• **Information**:
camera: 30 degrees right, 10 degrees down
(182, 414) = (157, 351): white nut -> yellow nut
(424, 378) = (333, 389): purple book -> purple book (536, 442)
...
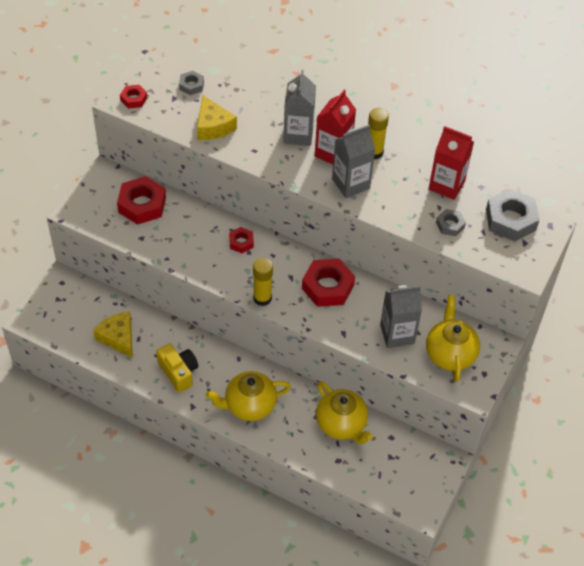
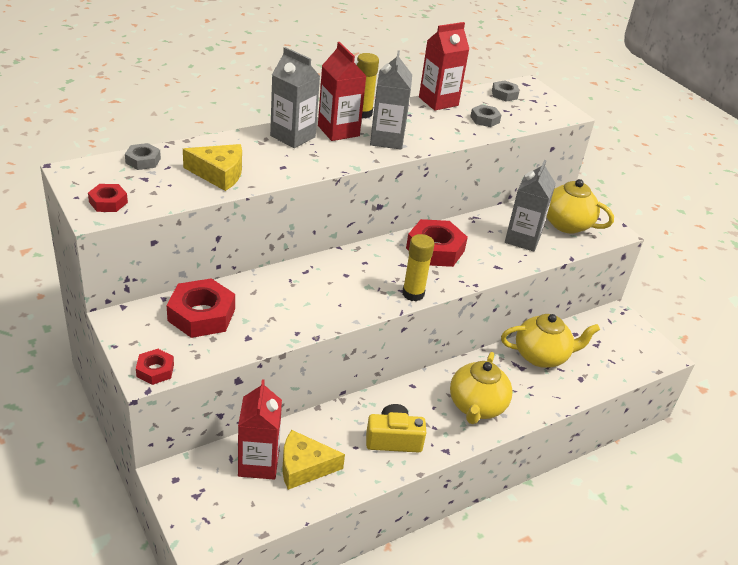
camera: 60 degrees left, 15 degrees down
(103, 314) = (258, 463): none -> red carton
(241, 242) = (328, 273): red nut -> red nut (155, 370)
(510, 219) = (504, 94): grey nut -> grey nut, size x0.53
* * *
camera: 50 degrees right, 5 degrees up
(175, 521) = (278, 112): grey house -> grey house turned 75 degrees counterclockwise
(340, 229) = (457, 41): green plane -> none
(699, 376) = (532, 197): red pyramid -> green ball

• **Action item**: From the entries above, restate word for word the lines from the line containing "camera: 30 degrees right, 10 degrees down" to the line containing "(424, 378) = (333, 389): purple", both ends included, and nothing more.

• **Exercise output**:
camera: 30 degrees right, 10 degrees down
(182, 414) = (157, 351): white nut -> yellow nut
(424, 378) = (333, 389): purple book -> purple book (536, 442)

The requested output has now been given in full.